WORK TO COMPLETE —
Extract the line that contains "black gift: 3 -> 0" and every line after it through the end of the records below, exactly as written, leaving out any pictures.

(Spatial object tracking data)
--
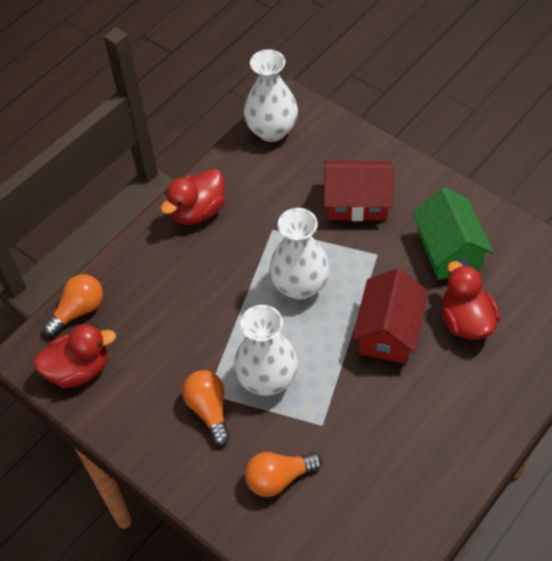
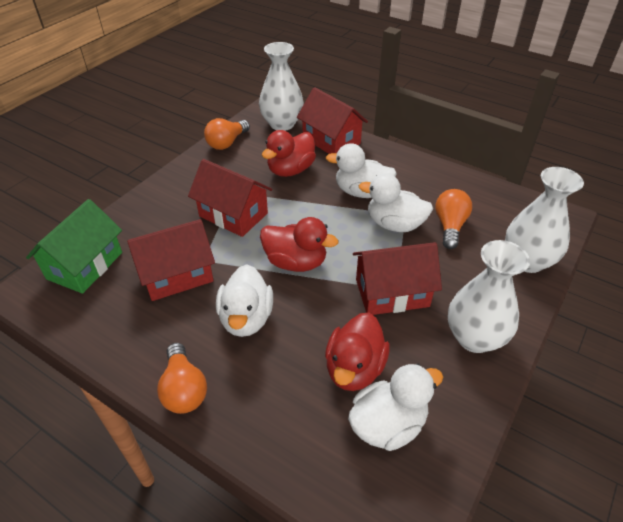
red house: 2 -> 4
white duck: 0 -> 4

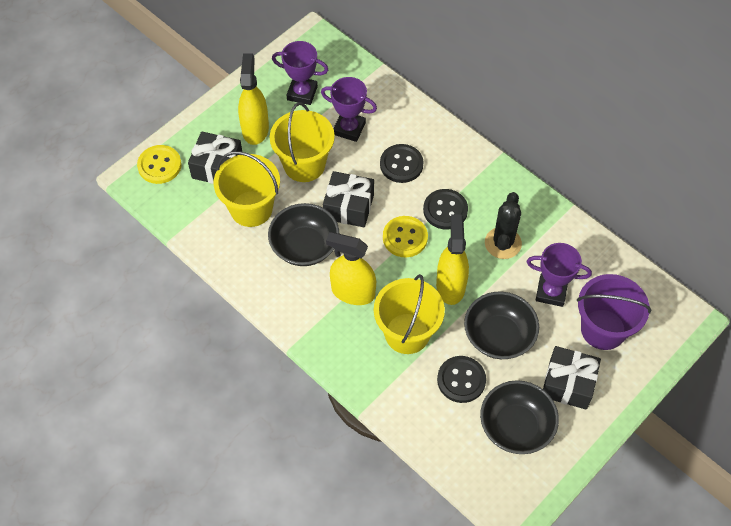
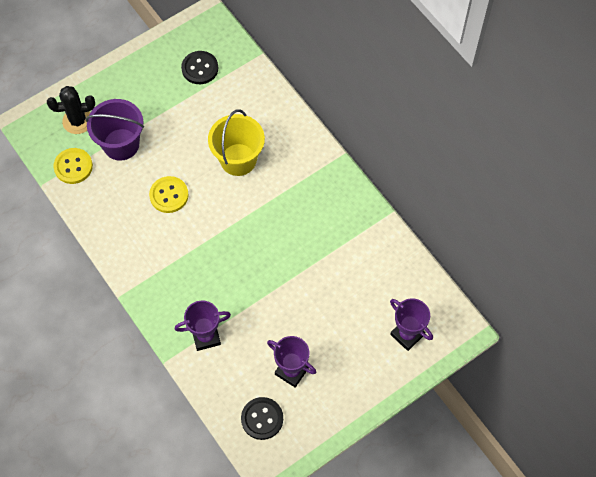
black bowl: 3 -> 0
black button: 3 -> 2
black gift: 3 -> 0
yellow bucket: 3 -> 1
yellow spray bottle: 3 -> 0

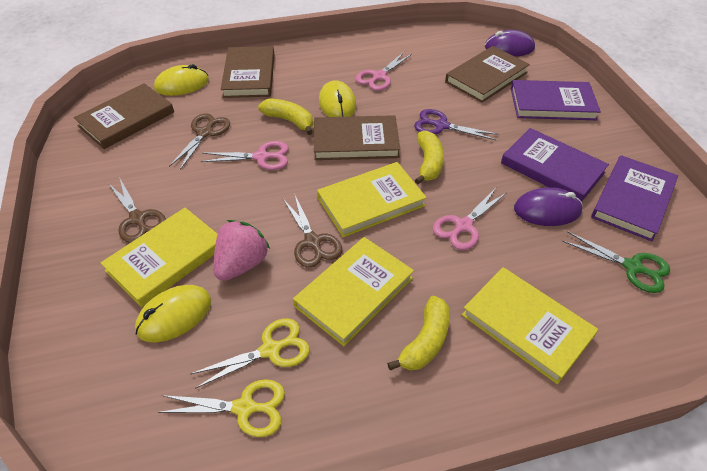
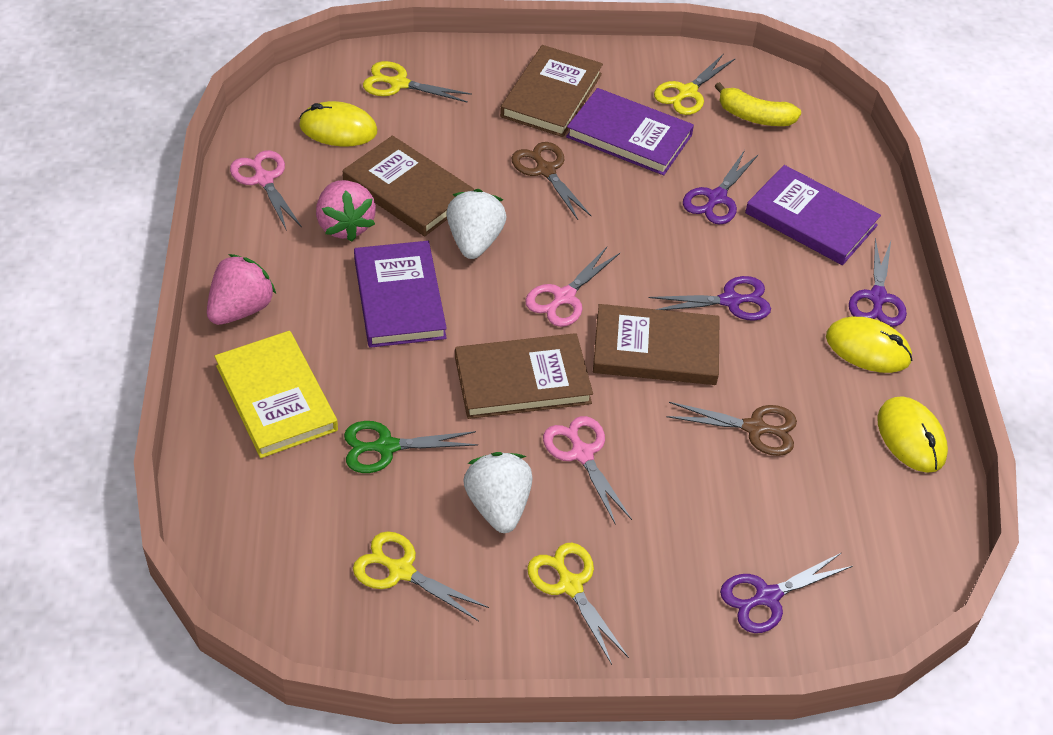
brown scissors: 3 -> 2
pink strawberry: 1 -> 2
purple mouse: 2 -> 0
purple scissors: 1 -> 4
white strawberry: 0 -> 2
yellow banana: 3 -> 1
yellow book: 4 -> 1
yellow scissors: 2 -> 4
--
EXERCISE RESPONSE —
black gift: 3 -> 0
yellow bucket: 3 -> 1
yellow spray bottle: 3 -> 0

brown scissors: 3 -> 2
pink strawberry: 1 -> 2
purple mouse: 2 -> 0
purple scissors: 1 -> 4
white strawberry: 0 -> 2
yellow banana: 3 -> 1
yellow book: 4 -> 1
yellow scissors: 2 -> 4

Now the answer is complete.